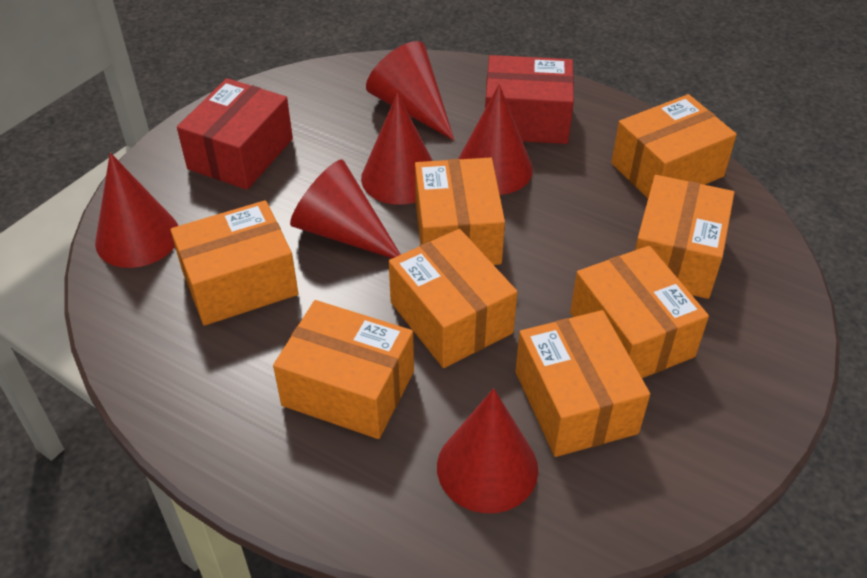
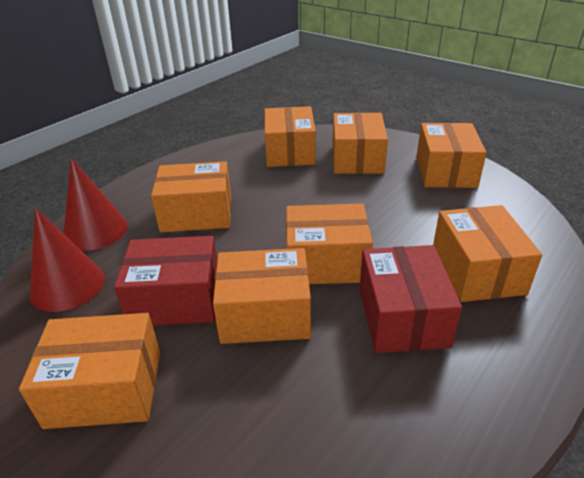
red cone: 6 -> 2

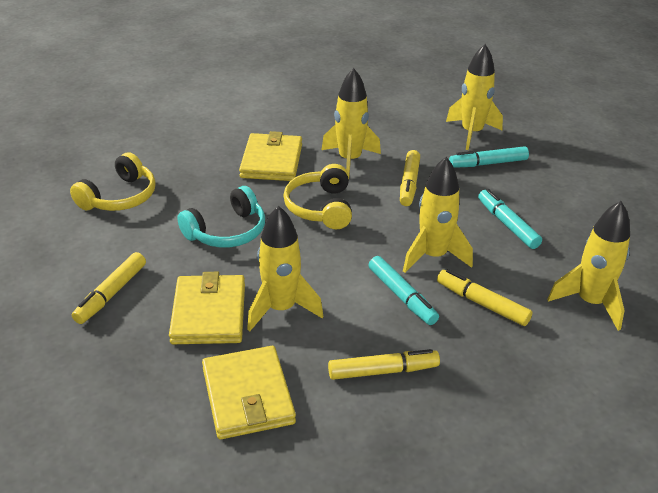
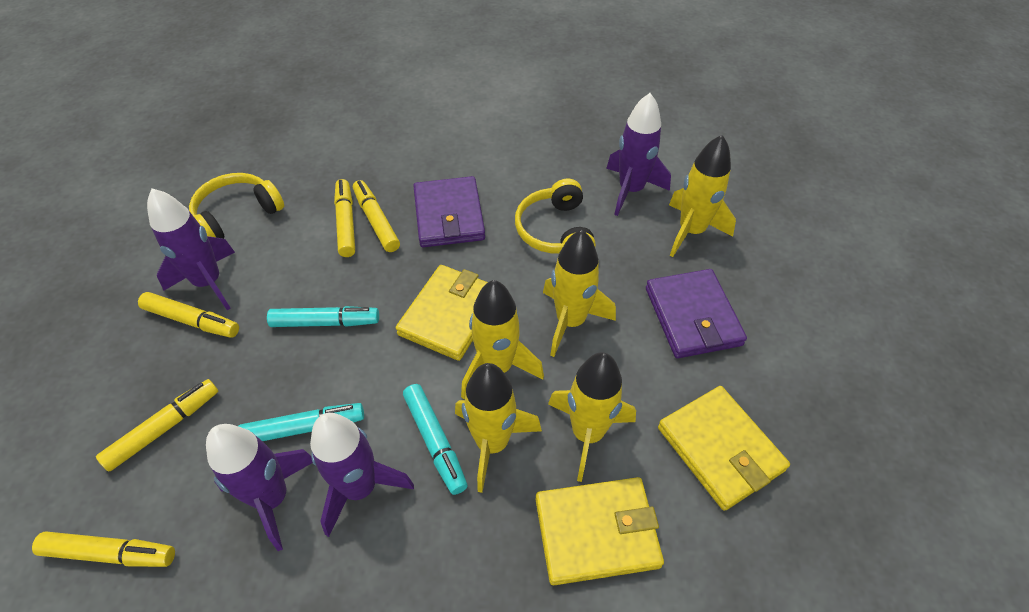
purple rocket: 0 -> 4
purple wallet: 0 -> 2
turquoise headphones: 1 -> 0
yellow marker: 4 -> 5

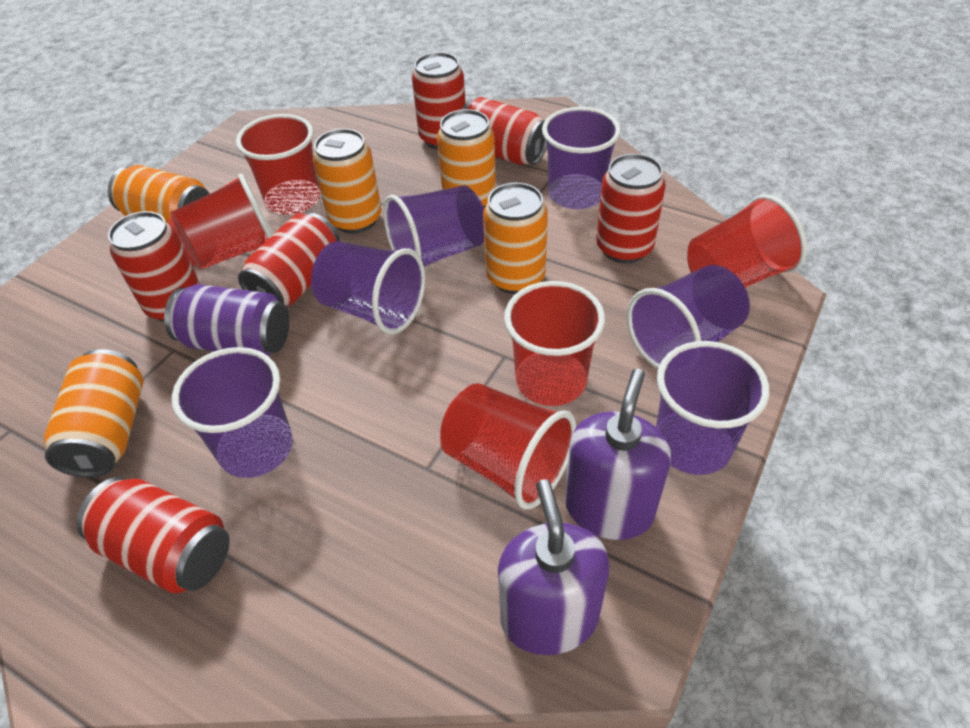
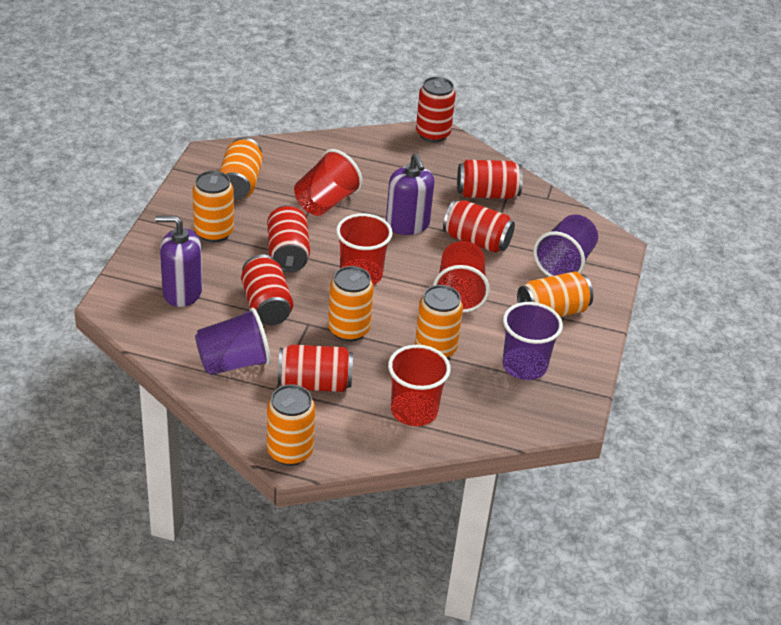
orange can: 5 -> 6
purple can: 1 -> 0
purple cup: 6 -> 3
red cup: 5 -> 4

---

Print all entries exactly, without images.

red cone: 6 -> 2

purple rocket: 0 -> 4
purple wallet: 0 -> 2
turquoise headphones: 1 -> 0
yellow marker: 4 -> 5

orange can: 5 -> 6
purple can: 1 -> 0
purple cup: 6 -> 3
red cup: 5 -> 4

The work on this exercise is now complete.